| WORK INSTRUCTIONS |
Restate, word for word and with nothing added, the lines from the one containing "green cake: 7 -> 6" through the last line of the material below.

| MATERIAL PROVIDED |

__________

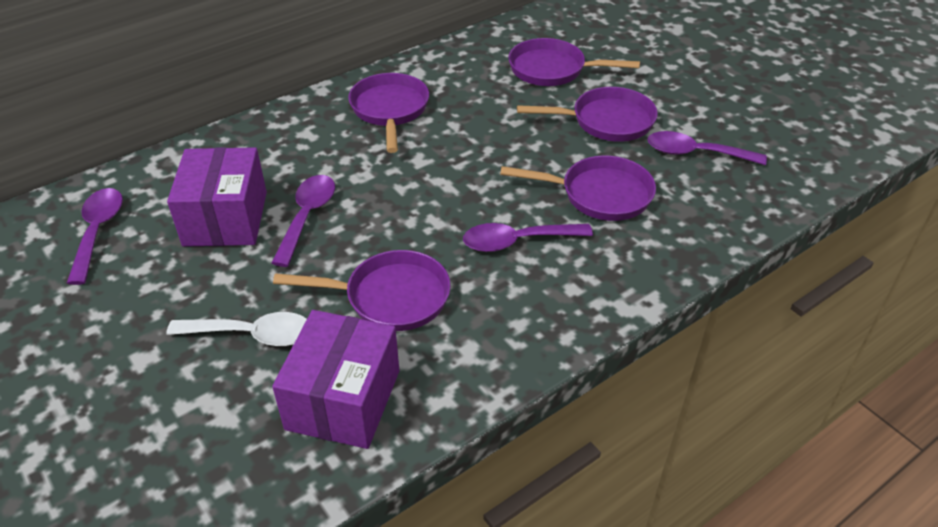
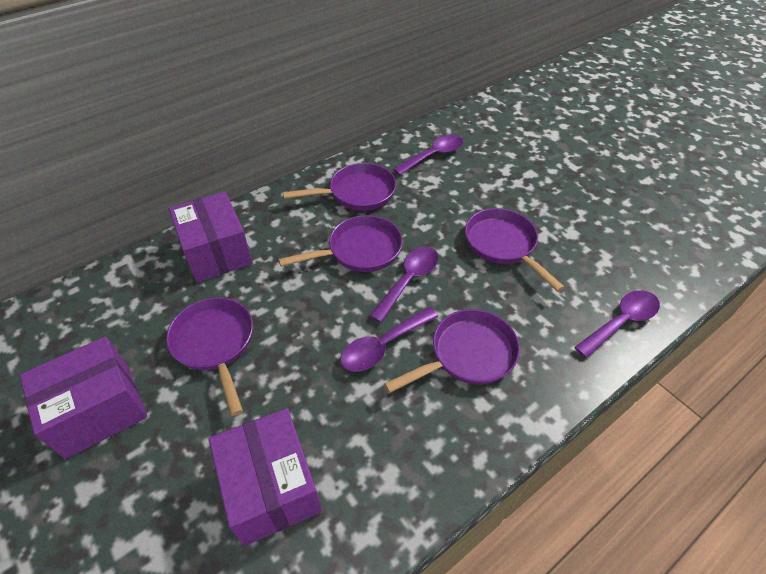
purple box: 2 -> 3
white spoon: 1 -> 0

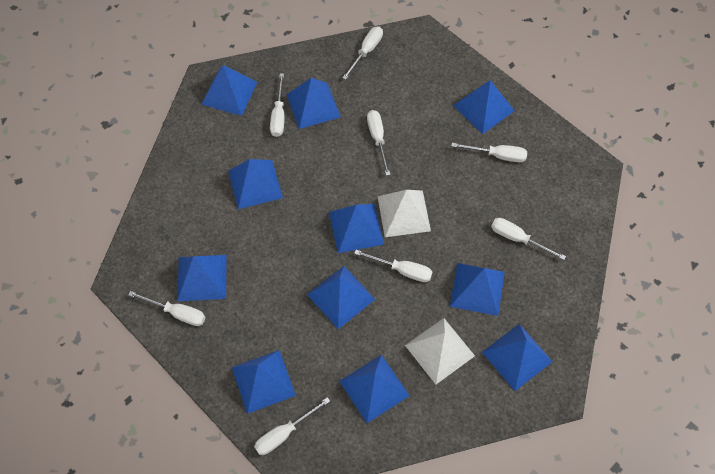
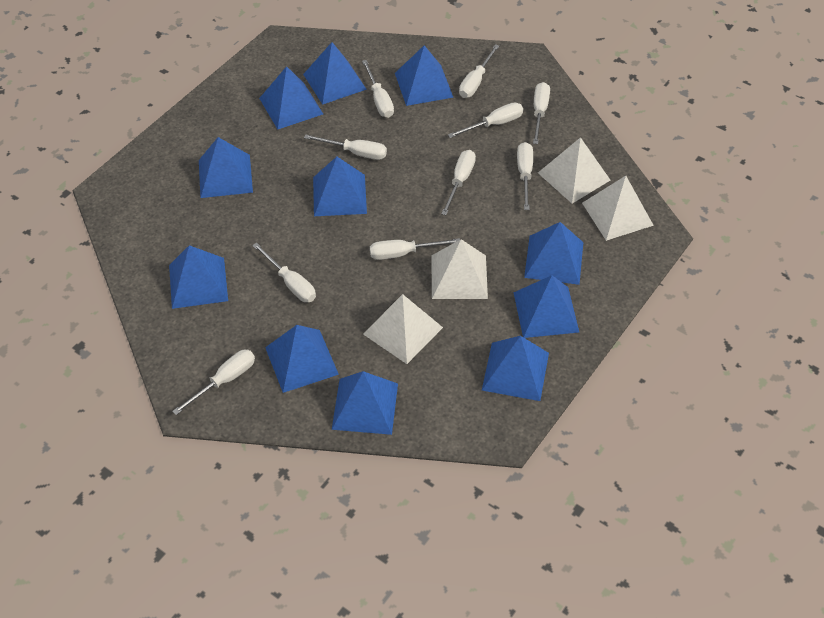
white pyramid: 2 -> 4
white screwdriver: 8 -> 10

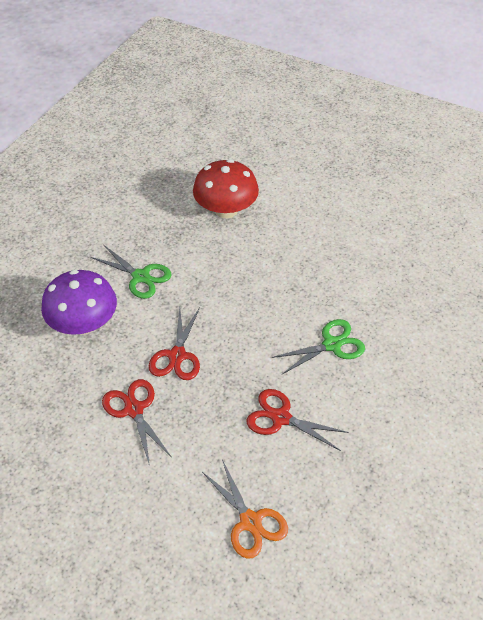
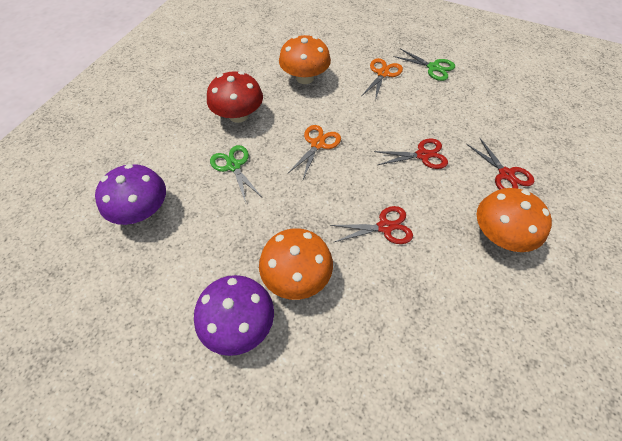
orange mushroom: 0 -> 3
orange scissors: 1 -> 2
purple mushroom: 1 -> 2

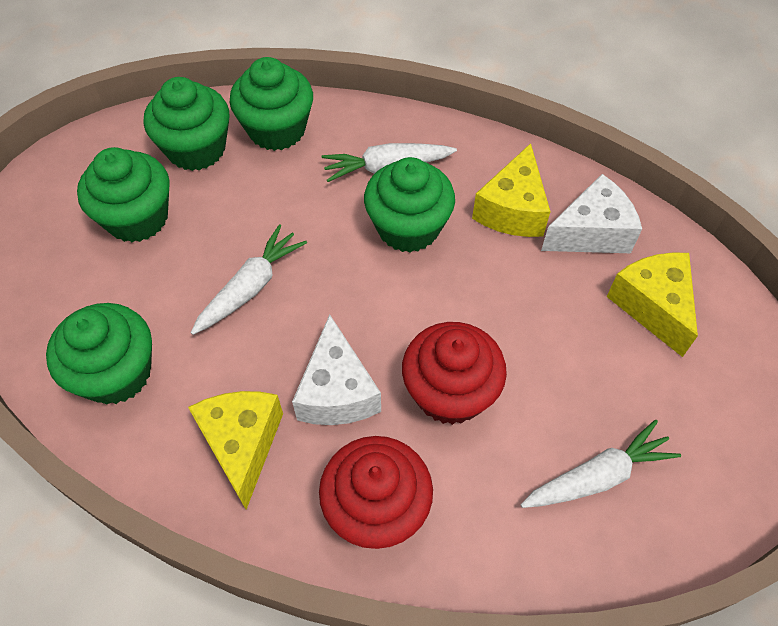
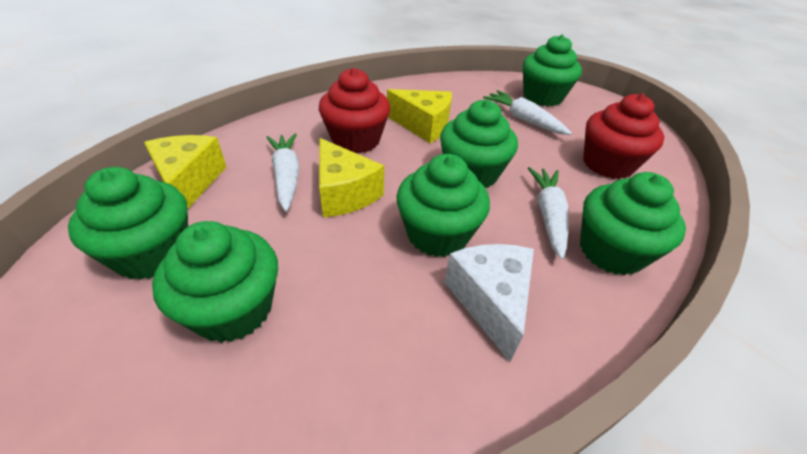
green cupcake: 5 -> 6
white cheese: 2 -> 1

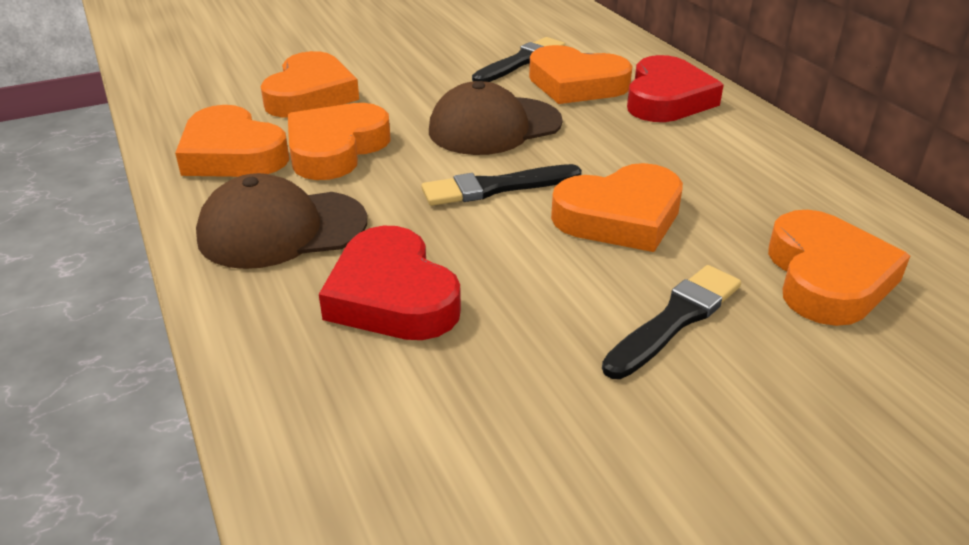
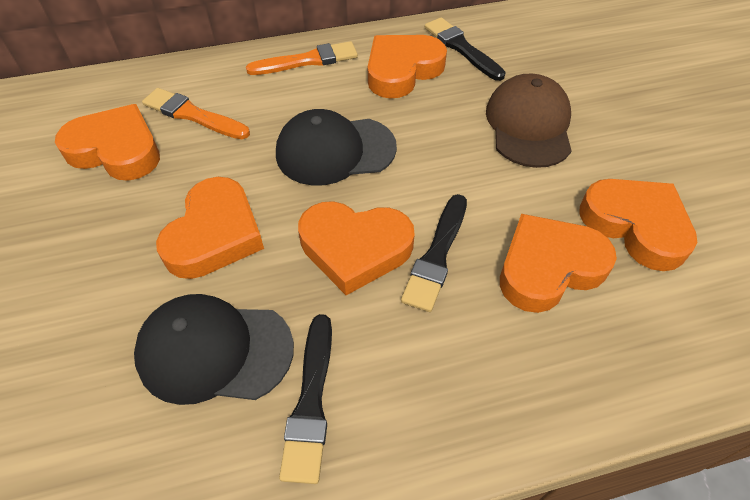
black cap: 0 -> 2
brown cap: 2 -> 1
orange brush: 0 -> 2
red heart: 2 -> 0

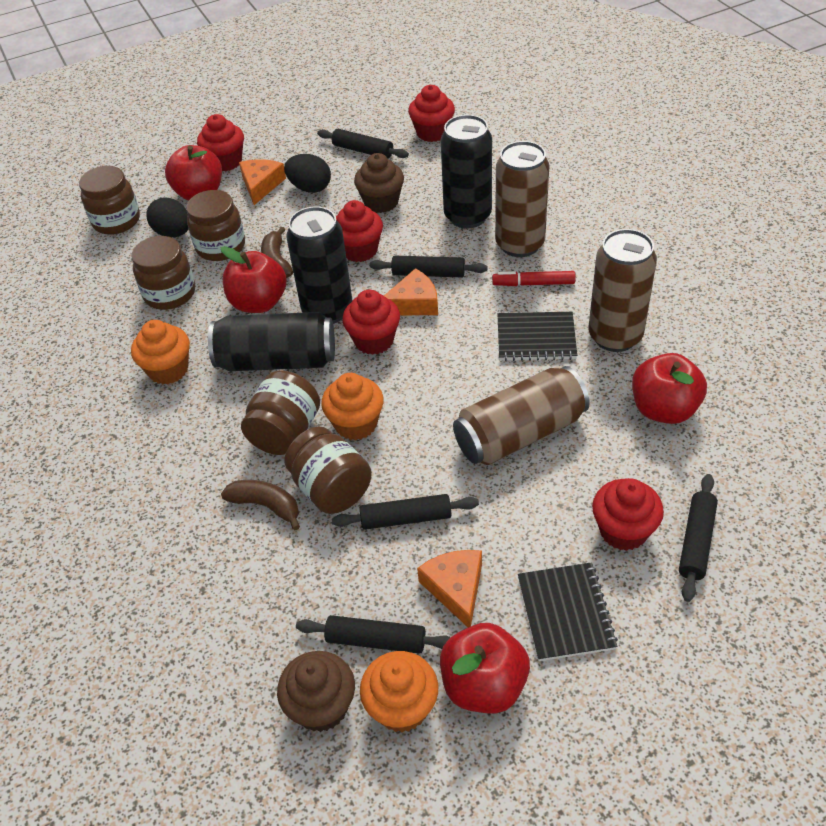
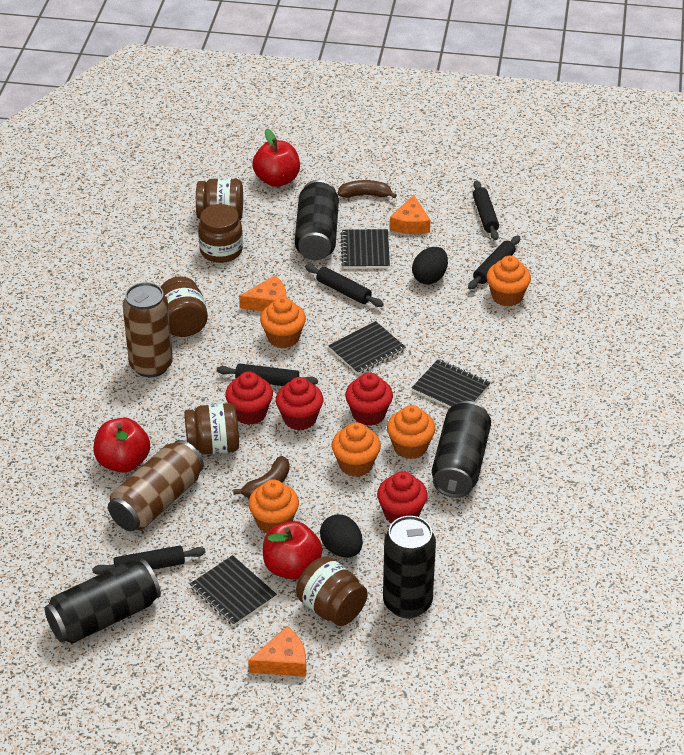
black can: 3 -> 4
black notebook: 2 -> 4
brown can: 3 -> 2
brown cupcake: 2 -> 0
orange cupcake: 3 -> 5
red apple: 4 -> 3
red cupcake: 5 -> 4
red marker: 1 -> 0

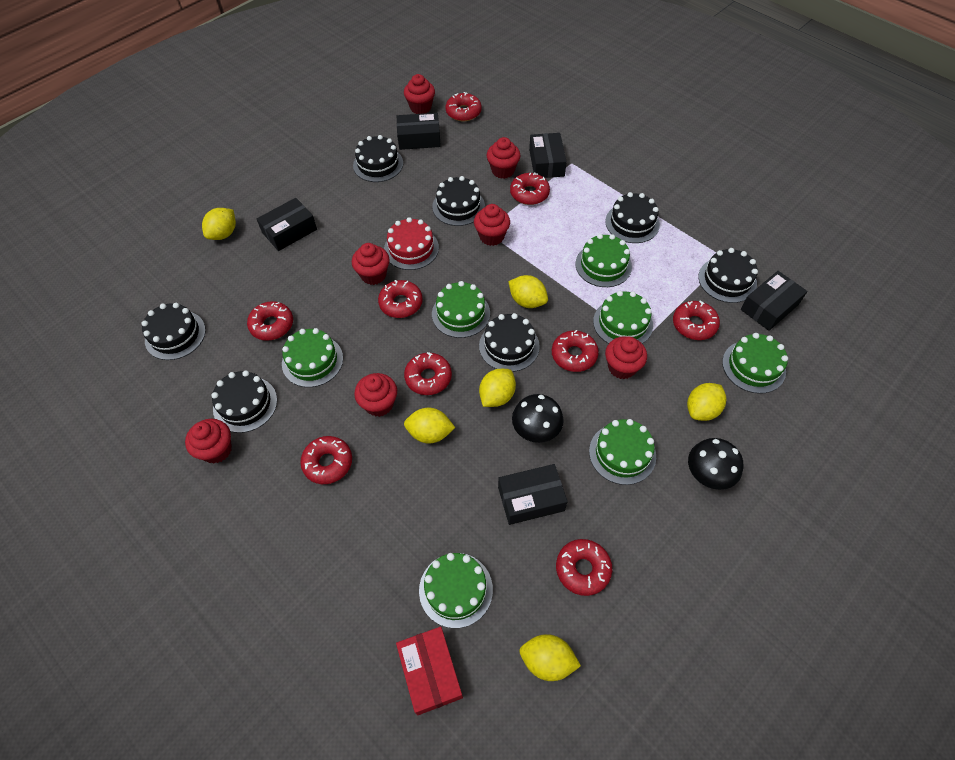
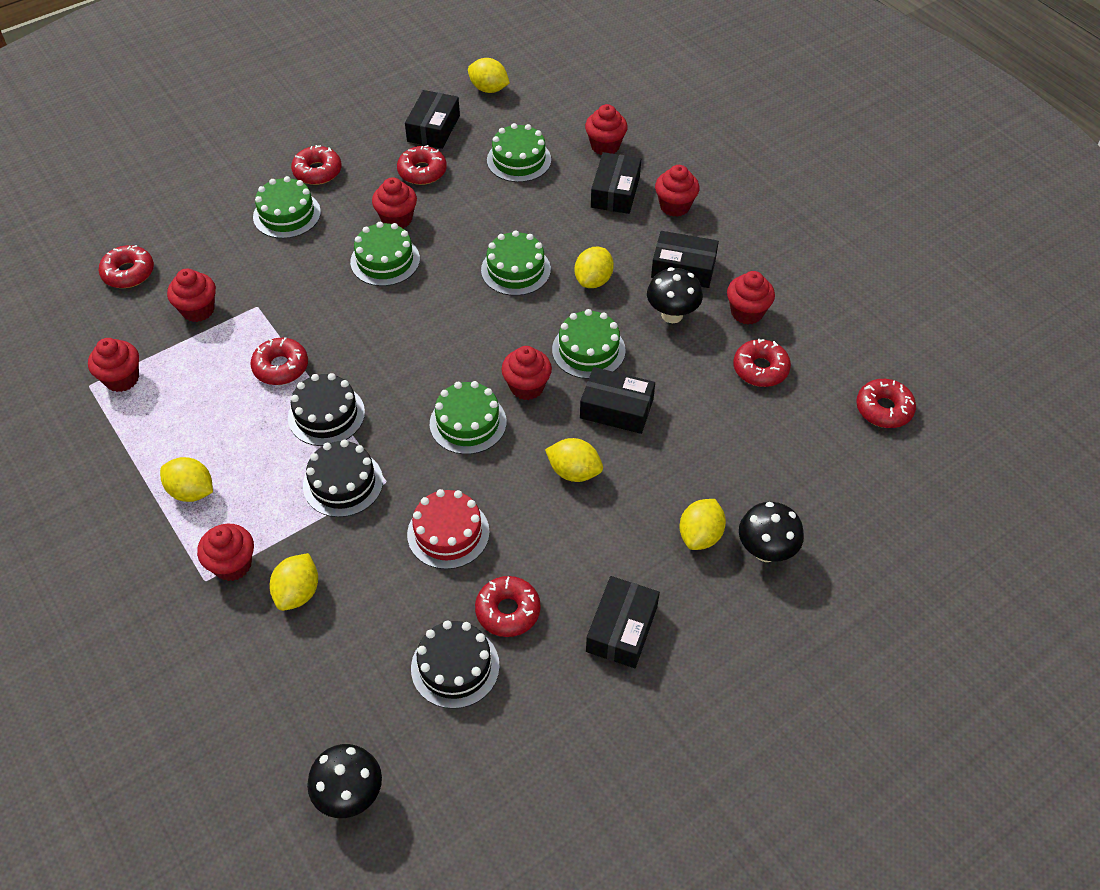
black cake: 7 -> 3
black mushroom: 2 -> 3
green cake: 7 -> 6
red box: 1 -> 0
red cupcake: 7 -> 8
red donut: 9 -> 7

__________

| FINISHED EXERCISE |
green cake: 7 -> 6
red box: 1 -> 0
red cupcake: 7 -> 8
red donut: 9 -> 7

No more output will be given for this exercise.